◆ Exercise
Taking the entries below from the top, restate each line exactly and end with the line containing "VR203: 50k (GND, VCC, wiper".

Data extract START

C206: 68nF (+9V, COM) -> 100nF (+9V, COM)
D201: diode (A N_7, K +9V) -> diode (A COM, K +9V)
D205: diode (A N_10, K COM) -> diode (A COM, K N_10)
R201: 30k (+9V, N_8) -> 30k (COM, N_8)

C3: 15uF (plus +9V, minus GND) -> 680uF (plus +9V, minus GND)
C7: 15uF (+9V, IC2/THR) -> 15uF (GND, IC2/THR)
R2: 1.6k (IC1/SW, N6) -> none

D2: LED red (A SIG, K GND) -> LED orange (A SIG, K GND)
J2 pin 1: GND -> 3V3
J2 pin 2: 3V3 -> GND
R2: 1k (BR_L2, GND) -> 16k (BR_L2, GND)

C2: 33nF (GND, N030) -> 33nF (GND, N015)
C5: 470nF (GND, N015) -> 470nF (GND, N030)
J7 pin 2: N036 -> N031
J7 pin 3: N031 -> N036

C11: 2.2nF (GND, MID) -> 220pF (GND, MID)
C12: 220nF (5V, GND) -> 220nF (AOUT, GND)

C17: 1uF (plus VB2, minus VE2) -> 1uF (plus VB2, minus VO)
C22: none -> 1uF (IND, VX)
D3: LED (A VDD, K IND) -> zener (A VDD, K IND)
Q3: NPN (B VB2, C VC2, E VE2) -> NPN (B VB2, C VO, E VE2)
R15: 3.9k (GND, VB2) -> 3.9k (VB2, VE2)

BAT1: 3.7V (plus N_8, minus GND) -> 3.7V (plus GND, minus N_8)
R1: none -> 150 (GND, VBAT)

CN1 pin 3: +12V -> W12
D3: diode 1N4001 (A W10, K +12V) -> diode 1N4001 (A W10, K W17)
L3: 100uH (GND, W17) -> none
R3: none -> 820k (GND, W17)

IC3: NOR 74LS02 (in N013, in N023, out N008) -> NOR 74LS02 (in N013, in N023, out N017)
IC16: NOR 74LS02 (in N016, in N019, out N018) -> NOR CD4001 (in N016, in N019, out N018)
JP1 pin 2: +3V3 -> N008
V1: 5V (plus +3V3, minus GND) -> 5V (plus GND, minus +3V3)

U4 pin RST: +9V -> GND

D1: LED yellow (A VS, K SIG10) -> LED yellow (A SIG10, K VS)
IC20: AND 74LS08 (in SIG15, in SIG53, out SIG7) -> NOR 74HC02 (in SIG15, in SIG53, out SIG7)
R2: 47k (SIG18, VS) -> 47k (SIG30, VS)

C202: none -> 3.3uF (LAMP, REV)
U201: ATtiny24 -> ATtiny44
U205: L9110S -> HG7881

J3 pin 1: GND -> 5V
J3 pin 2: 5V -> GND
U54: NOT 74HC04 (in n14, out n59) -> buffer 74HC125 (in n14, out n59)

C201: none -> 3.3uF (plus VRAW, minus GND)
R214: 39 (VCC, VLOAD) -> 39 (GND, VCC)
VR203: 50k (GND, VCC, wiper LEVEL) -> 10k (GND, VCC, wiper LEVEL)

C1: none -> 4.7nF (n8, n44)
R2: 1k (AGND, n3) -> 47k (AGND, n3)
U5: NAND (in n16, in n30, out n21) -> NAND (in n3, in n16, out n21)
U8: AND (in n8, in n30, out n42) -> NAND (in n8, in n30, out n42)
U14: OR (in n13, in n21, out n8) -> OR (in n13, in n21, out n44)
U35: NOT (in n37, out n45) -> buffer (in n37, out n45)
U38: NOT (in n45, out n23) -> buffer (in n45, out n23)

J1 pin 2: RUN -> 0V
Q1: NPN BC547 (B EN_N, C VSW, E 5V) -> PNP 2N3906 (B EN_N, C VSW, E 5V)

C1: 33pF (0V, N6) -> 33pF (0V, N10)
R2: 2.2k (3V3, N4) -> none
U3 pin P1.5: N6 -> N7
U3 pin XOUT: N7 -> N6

Data extract END

◆ Answer section
C206: 68nF (+9V, COM) -> 100nF (+9V, COM)
D201: diode (A N_7, K +9V) -> diode (A COM, K +9V)
D205: diode (A N_10, K COM) -> diode (A COM, K N_10)
R201: 30k (+9V, N_8) -> 30k (COM, N_8)

C3: 15uF (plus +9V, minus GND) -> 680uF (plus +9V, minus GND)
C7: 15uF (+9V, IC2/THR) -> 15uF (GND, IC2/THR)
R2: 1.6k (IC1/SW, N6) -> none

D2: LED red (A SIG, K GND) -> LED orange (A SIG, K GND)
J2 pin 1: GND -> 3V3
J2 pin 2: 3V3 -> GND
R2: 1k (BR_L2, GND) -> 16k (BR_L2, GND)

C2: 33nF (GND, N030) -> 33nF (GND, N015)
C5: 470nF (GND, N015) -> 470nF (GND, N030)
J7 pin 2: N036 -> N031
J7 pin 3: N031 -> N036

C11: 2.2nF (GND, MID) -> 220pF (GND, MID)
C12: 220nF (5V, GND) -> 220nF (AOUT, GND)

C17: 1uF (plus VB2, minus VE2) -> 1uF (plus VB2, minus VO)
C22: none -> 1uF (IND, VX)
D3: LED (A VDD, K IND) -> zener (A VDD, K IND)
Q3: NPN (B VB2, C VC2, E VE2) -> NPN (B VB2, C VO, E VE2)
R15: 3.9k (GND, VB2) -> 3.9k (VB2, VE2)

BAT1: 3.7V (plus N_8, minus GND) -> 3.7V (plus GND, minus N_8)
R1: none -> 150 (GND, VBAT)

CN1 pin 3: +12V -> W12
D3: diode 1N4001 (A W10, K +12V) -> diode 1N4001 (A W10, K W17)
L3: 100uH (GND, W17) -> none
R3: none -> 820k (GND, W17)

IC3: NOR 74LS02 (in N013, in N023, out N008) -> NOR 74LS02 (in N013, in N023, out N017)
IC16: NOR 74LS02 (in N016, in N019, out N018) -> NOR CD4001 (in N016, in N019, out N018)
JP1 pin 2: +3V3 -> N008
V1: 5V (plus +3V3, minus GND) -> 5V (plus GND, minus +3V3)

U4 pin RST: +9V -> GND

D1: LED yellow (A VS, K SIG10) -> LED yellow (A SIG10, K VS)
IC20: AND 74LS08 (in SIG15, in SIG53, out SIG7) -> NOR 74HC02 (in SIG15, in SIG53, out SIG7)
R2: 47k (SIG18, VS) -> 47k (SIG30, VS)

C202: none -> 3.3uF (LAMP, REV)
U201: ATtiny24 -> ATtiny44
U205: L9110S -> HG7881

J3 pin 1: GND -> 5V
J3 pin 2: 5V -> GND
U54: NOT 74HC04 (in n14, out n59) -> buffer 74HC125 (in n14, out n59)

C201: none -> 3.3uF (plus VRAW, minus GND)
R214: 39 (VCC, VLOAD) -> 39 (GND, VCC)
VR203: 50k (GND, VCC, wiper LEVEL) -> 10k (GND, VCC, wiper LEVEL)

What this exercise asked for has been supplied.